**Directions for this task:**
Look through the data below for the line with "type=gone; before=white shirt" and the line with "type=new; after=crimson wrapped", then output those two and all lines in between, exactly as written.

--- Data supplied ---

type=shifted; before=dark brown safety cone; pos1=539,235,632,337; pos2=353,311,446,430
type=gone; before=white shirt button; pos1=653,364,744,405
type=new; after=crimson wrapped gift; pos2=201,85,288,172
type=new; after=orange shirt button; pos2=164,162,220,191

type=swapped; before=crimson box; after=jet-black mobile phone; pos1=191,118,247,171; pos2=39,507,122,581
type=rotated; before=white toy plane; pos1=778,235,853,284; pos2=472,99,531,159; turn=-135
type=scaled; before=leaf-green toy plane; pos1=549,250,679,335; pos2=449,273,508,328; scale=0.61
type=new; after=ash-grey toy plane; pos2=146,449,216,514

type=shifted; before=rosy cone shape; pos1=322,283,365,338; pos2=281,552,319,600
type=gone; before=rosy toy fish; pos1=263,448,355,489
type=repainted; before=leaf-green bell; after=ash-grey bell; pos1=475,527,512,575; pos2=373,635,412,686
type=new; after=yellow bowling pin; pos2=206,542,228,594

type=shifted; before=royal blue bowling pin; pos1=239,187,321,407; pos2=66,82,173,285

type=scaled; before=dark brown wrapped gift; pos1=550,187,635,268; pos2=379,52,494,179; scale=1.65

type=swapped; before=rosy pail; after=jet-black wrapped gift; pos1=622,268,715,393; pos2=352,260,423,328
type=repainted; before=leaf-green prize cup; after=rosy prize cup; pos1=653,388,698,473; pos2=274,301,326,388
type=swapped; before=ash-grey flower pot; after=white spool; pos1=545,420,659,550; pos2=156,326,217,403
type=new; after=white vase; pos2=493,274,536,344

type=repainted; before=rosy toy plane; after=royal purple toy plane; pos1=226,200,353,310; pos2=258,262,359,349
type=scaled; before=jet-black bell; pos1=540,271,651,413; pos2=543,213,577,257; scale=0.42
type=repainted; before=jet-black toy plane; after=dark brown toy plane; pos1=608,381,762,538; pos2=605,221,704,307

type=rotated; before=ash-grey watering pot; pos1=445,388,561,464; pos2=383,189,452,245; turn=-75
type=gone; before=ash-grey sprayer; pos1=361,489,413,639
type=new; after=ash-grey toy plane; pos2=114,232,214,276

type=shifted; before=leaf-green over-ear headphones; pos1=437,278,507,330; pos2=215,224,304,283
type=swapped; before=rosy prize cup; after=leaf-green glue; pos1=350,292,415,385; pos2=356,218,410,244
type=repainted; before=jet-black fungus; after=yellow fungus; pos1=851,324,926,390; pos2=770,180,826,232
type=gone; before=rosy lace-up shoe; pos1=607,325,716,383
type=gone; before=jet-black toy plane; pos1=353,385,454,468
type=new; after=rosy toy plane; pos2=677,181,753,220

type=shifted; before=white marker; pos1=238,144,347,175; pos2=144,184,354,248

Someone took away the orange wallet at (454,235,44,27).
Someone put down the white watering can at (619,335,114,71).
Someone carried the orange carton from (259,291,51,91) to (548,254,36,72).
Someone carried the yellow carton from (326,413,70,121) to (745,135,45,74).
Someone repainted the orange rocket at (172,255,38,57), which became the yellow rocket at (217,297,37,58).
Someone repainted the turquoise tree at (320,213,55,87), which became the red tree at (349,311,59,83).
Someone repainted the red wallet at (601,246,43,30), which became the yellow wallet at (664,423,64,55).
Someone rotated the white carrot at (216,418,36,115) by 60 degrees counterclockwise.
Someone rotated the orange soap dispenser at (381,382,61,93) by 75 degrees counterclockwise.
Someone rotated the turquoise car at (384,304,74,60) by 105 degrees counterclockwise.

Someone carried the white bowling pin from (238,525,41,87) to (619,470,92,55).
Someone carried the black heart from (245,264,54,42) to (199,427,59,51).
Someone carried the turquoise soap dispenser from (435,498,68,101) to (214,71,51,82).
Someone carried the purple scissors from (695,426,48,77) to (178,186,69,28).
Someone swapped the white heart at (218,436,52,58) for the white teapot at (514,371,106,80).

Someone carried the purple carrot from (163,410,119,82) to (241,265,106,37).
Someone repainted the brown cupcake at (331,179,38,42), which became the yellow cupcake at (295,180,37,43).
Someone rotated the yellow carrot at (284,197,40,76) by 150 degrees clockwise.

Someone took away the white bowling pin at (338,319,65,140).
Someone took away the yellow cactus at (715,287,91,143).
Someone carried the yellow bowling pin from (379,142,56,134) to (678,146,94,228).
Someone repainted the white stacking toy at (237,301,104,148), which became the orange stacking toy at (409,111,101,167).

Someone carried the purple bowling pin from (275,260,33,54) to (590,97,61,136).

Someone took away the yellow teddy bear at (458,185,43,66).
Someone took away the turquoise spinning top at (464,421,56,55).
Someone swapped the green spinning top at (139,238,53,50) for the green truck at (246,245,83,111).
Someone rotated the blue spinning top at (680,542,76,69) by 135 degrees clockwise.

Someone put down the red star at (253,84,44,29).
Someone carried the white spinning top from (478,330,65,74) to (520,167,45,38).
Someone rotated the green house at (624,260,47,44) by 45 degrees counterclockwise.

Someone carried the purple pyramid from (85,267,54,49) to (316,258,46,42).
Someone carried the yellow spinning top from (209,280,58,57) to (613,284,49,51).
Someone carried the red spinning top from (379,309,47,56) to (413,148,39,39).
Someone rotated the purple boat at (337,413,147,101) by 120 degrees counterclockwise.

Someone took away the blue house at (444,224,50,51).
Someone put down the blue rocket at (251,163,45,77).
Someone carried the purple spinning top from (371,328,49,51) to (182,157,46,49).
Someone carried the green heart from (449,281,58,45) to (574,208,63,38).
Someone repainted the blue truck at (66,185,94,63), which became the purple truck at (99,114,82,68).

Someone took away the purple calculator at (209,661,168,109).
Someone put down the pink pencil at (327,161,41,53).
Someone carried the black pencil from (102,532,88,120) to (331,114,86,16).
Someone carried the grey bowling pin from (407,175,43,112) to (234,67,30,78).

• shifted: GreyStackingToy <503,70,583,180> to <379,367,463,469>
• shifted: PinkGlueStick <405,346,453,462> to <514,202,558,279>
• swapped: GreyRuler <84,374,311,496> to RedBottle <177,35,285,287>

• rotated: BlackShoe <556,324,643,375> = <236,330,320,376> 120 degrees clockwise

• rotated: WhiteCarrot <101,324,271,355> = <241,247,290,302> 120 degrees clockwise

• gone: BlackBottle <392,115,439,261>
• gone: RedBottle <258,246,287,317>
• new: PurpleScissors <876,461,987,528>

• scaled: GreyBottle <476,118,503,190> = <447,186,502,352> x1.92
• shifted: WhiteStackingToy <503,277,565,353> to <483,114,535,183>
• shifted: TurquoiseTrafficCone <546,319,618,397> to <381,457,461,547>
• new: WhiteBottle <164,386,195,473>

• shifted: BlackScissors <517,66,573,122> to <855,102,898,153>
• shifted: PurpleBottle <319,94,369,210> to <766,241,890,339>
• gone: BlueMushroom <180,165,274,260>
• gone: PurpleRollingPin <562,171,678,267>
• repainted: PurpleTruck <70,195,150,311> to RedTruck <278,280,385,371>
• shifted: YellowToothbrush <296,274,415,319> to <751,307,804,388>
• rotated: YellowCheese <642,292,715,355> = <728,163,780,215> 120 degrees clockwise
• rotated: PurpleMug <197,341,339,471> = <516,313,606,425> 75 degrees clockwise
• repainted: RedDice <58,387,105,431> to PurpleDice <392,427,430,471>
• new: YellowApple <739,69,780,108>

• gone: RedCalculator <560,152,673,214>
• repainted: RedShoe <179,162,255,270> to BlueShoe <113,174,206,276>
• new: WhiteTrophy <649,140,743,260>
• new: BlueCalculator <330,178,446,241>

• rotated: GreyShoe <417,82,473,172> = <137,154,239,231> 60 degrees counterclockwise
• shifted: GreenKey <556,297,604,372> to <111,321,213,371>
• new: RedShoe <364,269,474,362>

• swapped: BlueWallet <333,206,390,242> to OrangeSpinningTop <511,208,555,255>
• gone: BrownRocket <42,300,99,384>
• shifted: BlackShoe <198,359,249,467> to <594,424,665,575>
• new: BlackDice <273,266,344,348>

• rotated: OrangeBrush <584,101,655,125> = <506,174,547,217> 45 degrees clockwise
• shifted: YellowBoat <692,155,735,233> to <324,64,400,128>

---

**Solved exercise:**
type=gone; before=white shirt button; pos1=653,364,744,405
type=new; after=crimson wrapped gift; pos2=201,85,288,172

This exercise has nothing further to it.